> _INSTRUCTIONS FOR THE TASK_:
Your response to the data below should hold nothing except the lines from the one containing "[(476,395),(491,423),(510,414),(497,385),(476,395)]" down to the one containing "[(387,443),(401,471),(421,461),(408,434),(387,443)]", reproduced exactly and without pictures.
START STUDY MATERIAL
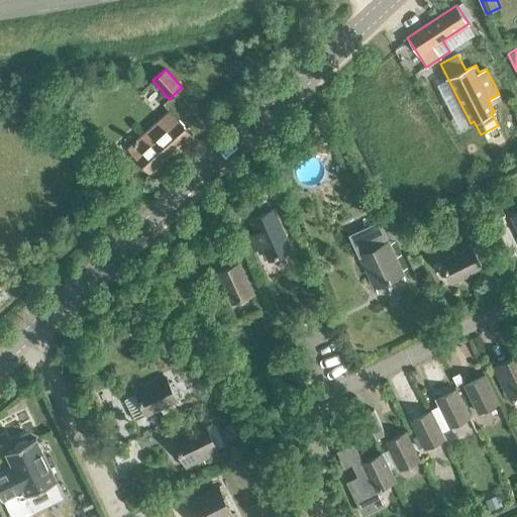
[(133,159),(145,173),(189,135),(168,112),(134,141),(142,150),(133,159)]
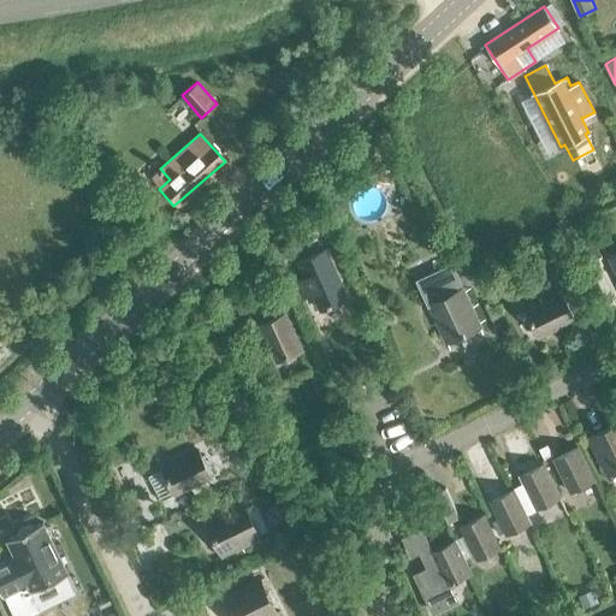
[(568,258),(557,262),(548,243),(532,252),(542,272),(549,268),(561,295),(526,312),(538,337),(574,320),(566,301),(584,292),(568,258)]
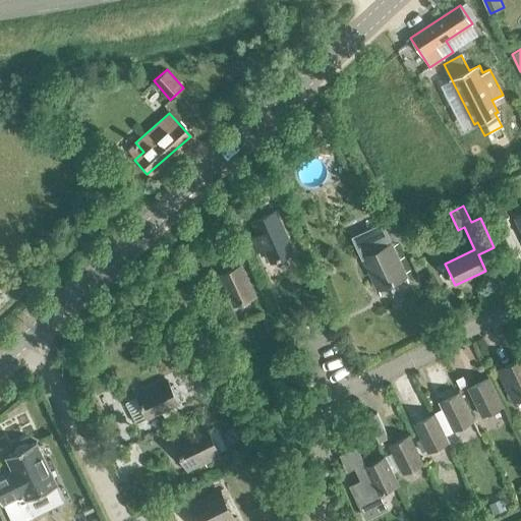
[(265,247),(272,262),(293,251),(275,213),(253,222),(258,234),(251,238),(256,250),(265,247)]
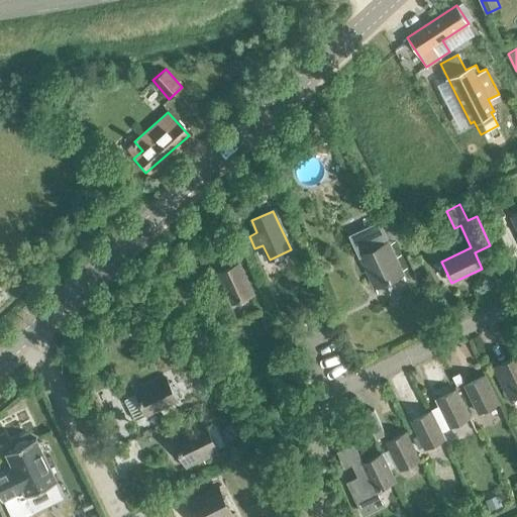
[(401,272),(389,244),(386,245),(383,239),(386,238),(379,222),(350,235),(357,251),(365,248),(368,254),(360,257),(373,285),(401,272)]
END STUDY MATERIAL
START STUDY MATERIAL
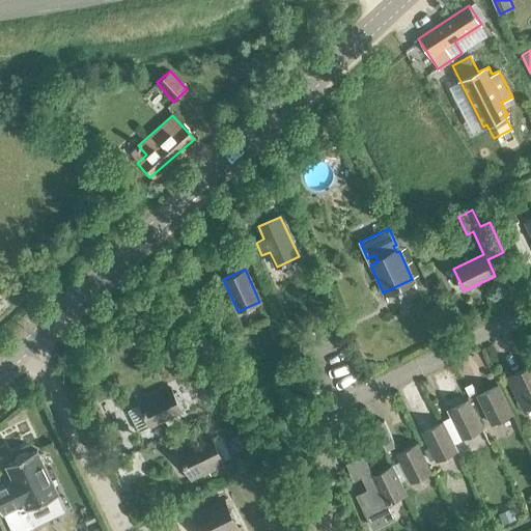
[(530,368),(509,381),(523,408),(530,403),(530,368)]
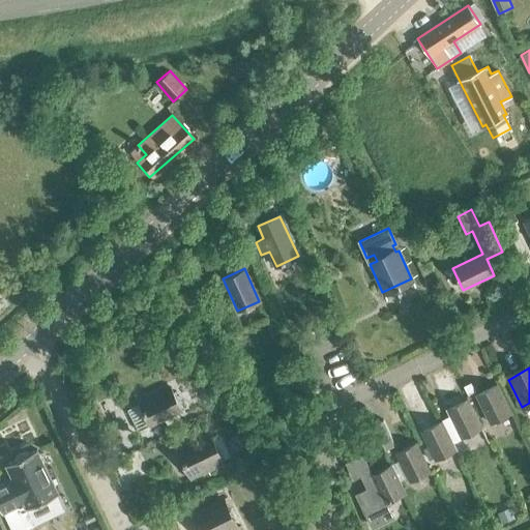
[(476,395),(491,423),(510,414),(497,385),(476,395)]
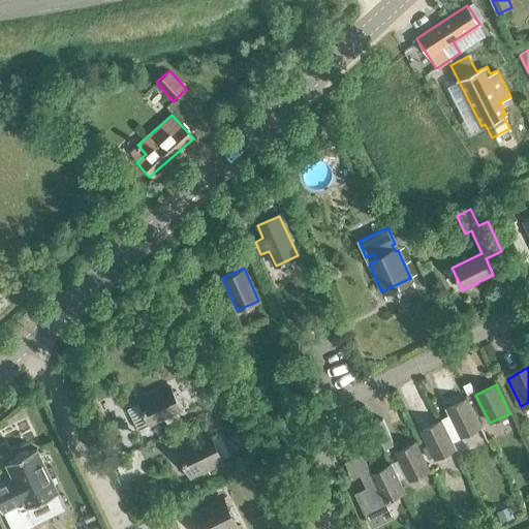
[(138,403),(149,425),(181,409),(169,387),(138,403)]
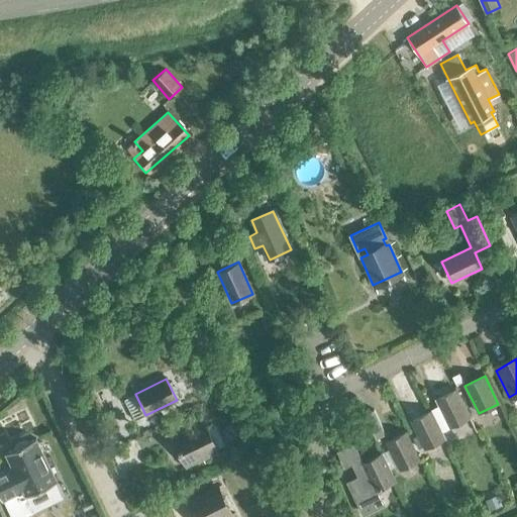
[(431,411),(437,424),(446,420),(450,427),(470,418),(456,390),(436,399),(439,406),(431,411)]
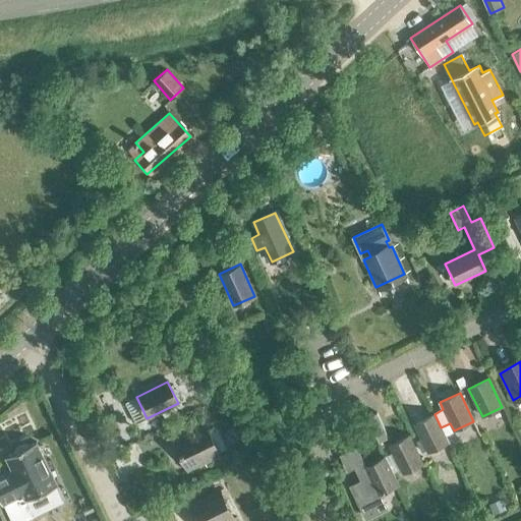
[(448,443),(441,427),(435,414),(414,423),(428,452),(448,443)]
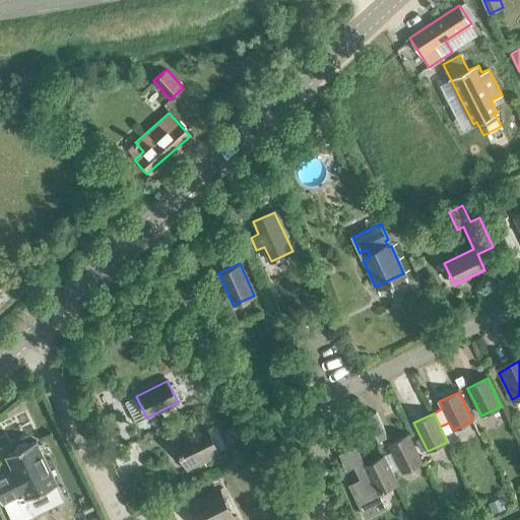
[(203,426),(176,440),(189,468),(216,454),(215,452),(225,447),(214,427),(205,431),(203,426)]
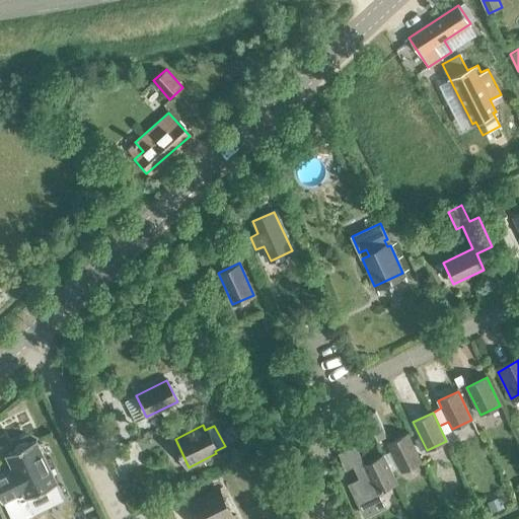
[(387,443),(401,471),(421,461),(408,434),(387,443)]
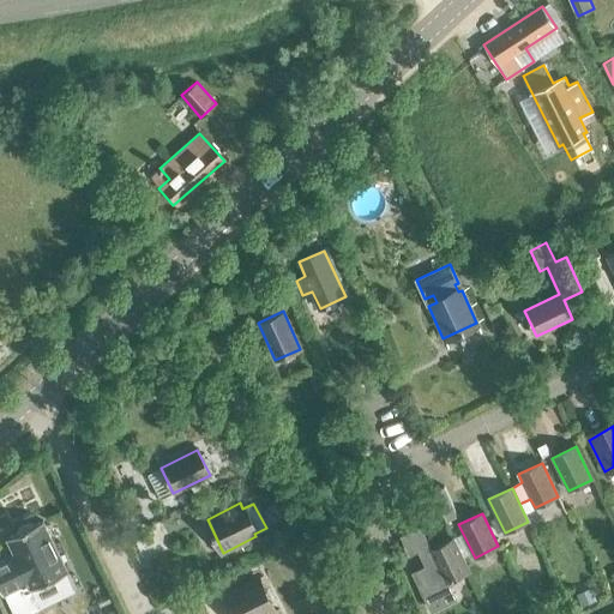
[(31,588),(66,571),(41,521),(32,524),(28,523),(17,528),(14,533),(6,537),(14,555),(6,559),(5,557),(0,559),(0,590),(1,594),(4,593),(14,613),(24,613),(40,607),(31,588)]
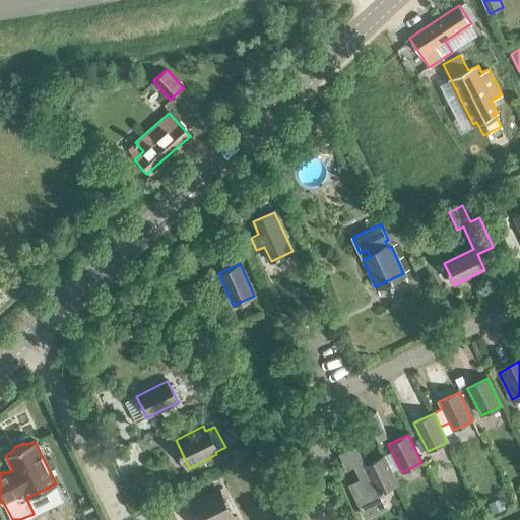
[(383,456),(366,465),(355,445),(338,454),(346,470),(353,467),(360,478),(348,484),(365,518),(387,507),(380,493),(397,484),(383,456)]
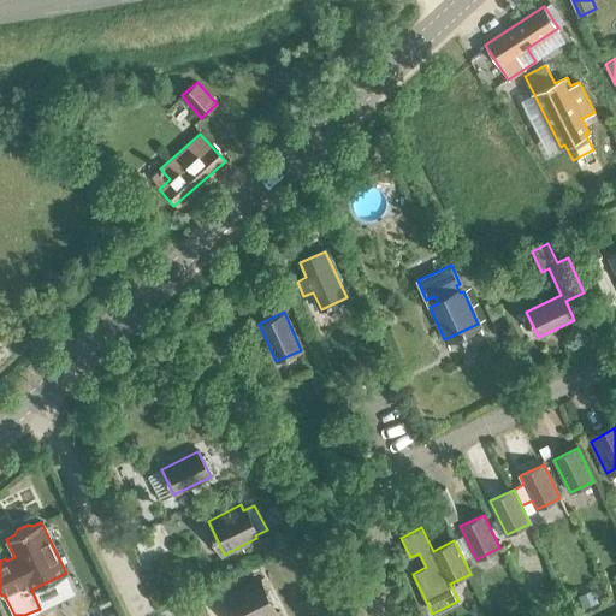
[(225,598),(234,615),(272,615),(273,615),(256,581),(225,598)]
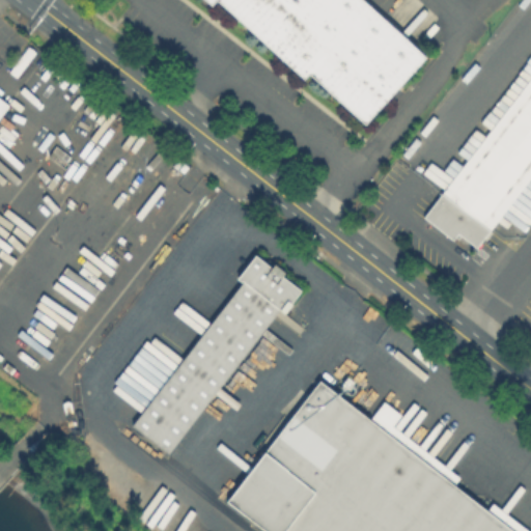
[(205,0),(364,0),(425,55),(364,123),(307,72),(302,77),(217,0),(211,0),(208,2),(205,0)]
END STUDY MATERIAL
> _WRITTEN RESPONSE_:
[(476,395),(491,423),(510,414),(497,385),(476,395)]
[(138,403),(149,425),(181,409),(169,387),(138,403)]
[(431,411),(437,424),(446,420),(450,427),(470,418),(456,390),(436,399),(439,406),(431,411)]
[(448,443),(441,427),(435,414),(414,423),(428,452),(448,443)]
[(203,426),(176,440),(189,468),(216,454),(215,452),(225,447),(214,427),(205,431),(203,426)]
[(387,443),(401,471),(421,461),(408,434),(387,443)]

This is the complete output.